● Material for the task:
*** Block opens ***

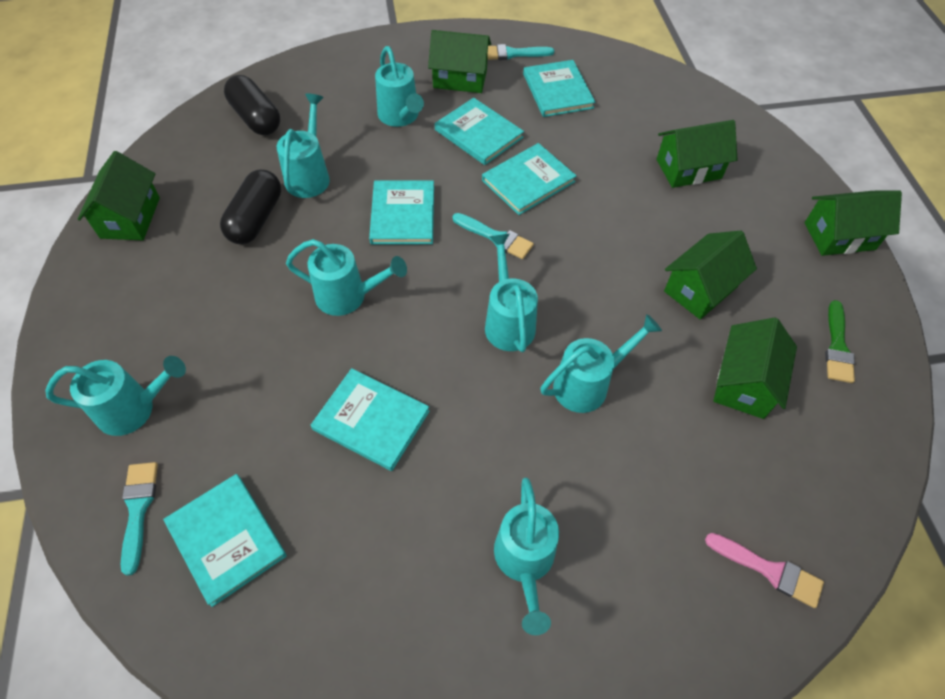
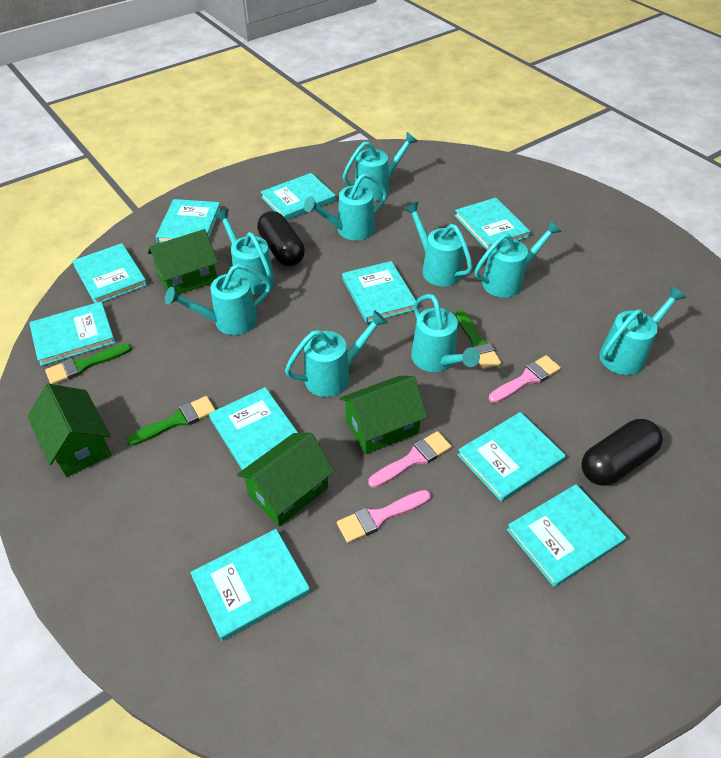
green brush: 1 -> 3
green house: 6 -> 4
pink brush: 1 -> 3
turquoise book: 6 -> 10
turquoise brush: 3 -> 0
turquoise watering can: 7 -> 9

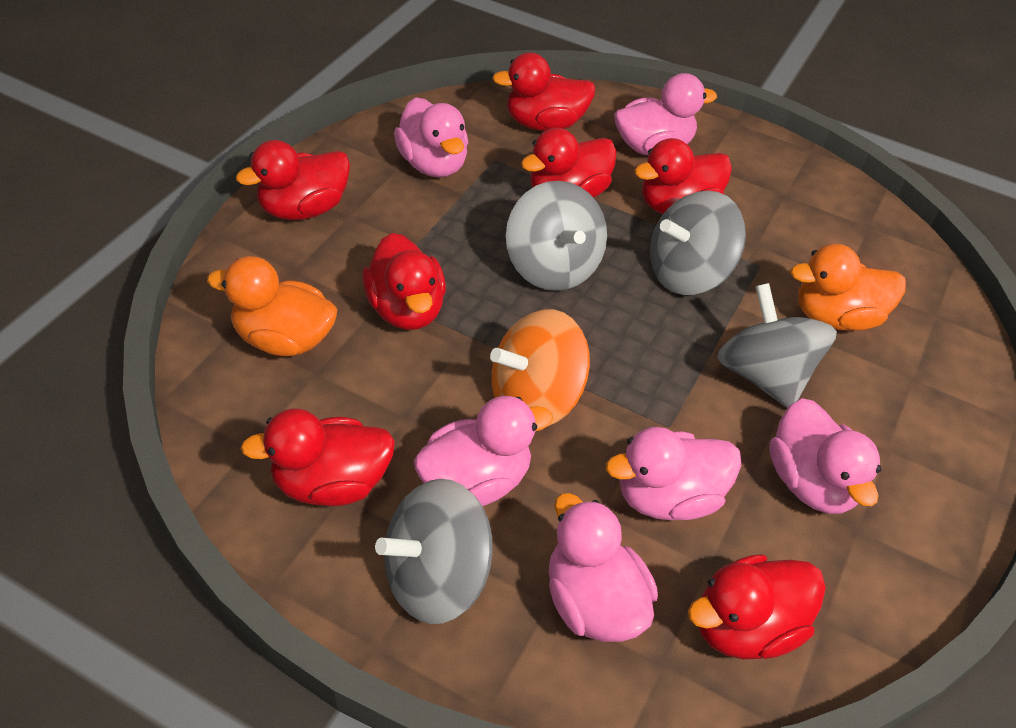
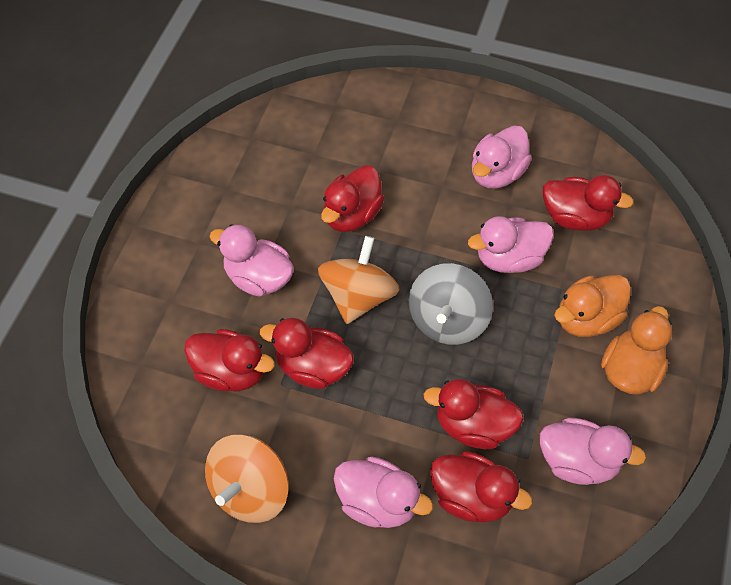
grey spinning top: 4 -> 1
orange spinning top: 1 -> 2
pink duck: 6 -> 5
red duck: 7 -> 6

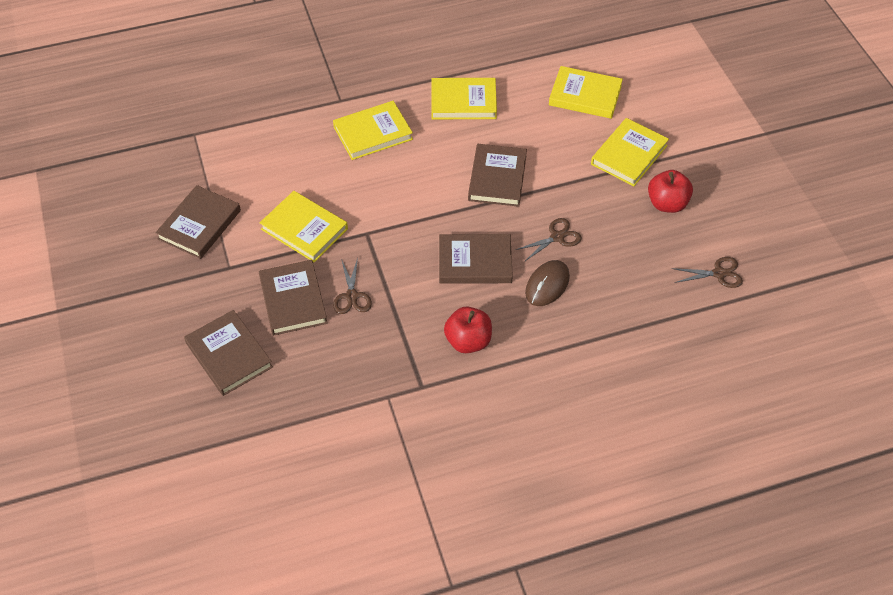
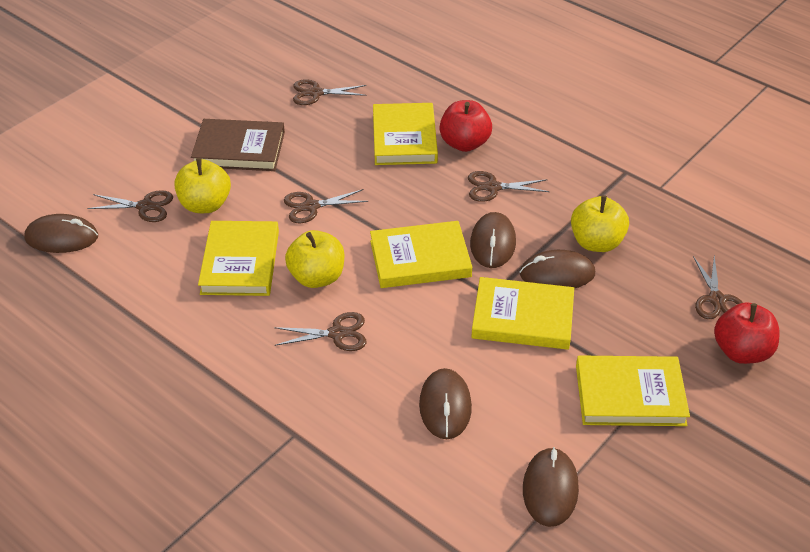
brown book: 5 -> 1
brown mouse: 1 -> 5
brown scissors: 3 -> 6
yellow apple: 0 -> 3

*** Block closes ***

● Problem requirements: Output nothing but the lines from the one containing "red duck: 7 -> 6" to the end of the listing, both ends included, reproduced exactly. Pictures stay out.

● Answer to the problem:
red duck: 7 -> 6

brown book: 5 -> 1
brown mouse: 1 -> 5
brown scissors: 3 -> 6
yellow apple: 0 -> 3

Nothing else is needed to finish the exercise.